━━━━━ Data section ━━━━━

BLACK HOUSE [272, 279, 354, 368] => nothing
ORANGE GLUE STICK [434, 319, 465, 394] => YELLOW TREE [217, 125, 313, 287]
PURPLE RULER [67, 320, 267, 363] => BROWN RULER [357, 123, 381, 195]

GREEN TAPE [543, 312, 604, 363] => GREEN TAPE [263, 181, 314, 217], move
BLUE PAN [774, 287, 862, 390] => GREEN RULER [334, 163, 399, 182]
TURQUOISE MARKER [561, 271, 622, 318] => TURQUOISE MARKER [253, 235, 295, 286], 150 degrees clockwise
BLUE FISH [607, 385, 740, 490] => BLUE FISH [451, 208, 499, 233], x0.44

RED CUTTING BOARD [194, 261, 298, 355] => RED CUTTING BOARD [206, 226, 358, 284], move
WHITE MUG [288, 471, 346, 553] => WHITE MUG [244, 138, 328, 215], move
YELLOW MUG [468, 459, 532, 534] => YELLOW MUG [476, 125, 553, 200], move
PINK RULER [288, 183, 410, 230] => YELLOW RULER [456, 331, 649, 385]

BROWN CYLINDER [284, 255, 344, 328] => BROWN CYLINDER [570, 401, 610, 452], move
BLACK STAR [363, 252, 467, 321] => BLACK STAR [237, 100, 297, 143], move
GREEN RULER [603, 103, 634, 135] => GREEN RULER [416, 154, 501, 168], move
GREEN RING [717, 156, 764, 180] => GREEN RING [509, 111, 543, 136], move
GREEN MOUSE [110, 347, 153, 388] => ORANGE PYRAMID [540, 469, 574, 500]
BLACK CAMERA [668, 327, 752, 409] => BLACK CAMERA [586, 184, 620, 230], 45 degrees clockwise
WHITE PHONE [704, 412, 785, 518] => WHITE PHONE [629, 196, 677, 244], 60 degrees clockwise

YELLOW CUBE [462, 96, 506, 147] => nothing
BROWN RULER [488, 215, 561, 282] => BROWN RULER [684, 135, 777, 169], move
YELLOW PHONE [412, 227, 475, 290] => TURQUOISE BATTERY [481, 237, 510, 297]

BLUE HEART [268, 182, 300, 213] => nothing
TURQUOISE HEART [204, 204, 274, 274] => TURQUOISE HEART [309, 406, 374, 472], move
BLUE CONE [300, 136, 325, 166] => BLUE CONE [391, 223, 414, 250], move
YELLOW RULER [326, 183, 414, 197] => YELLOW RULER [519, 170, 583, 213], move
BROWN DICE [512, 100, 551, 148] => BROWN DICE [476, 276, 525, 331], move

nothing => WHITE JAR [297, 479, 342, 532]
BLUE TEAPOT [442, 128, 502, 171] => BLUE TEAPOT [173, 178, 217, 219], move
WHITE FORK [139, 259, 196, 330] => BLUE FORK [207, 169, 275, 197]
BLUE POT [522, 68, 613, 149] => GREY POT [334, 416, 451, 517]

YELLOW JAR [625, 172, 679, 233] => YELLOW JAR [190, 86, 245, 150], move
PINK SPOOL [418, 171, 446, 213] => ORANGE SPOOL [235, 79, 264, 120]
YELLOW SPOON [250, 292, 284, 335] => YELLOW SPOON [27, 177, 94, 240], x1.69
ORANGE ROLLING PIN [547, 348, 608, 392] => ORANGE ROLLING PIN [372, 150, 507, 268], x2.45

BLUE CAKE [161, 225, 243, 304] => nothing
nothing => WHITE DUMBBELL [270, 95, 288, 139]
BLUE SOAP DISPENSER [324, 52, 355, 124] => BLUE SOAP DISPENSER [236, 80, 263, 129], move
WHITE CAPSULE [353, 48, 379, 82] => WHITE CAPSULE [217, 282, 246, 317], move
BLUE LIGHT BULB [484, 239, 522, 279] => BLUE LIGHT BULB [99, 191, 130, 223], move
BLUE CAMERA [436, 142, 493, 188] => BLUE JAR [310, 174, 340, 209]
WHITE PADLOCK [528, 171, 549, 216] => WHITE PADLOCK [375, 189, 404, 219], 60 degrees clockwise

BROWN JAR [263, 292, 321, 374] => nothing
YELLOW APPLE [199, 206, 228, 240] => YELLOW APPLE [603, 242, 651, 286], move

━━━━━

* _Aim of the task_: Which lines of the entries above contain the word "nothing"? Copy each of them.

* _Written response_:
BLACK HOUSE [272, 279, 354, 368] => nothing
YELLOW CUBE [462, 96, 506, 147] => nothing
BLUE HEART [268, 182, 300, 213] => nothing
nothing => WHITE JAR [297, 479, 342, 532]
BLUE CAKE [161, 225, 243, 304] => nothing
nothing => WHITE DUMBBELL [270, 95, 288, 139]
BROWN JAR [263, 292, 321, 374] => nothing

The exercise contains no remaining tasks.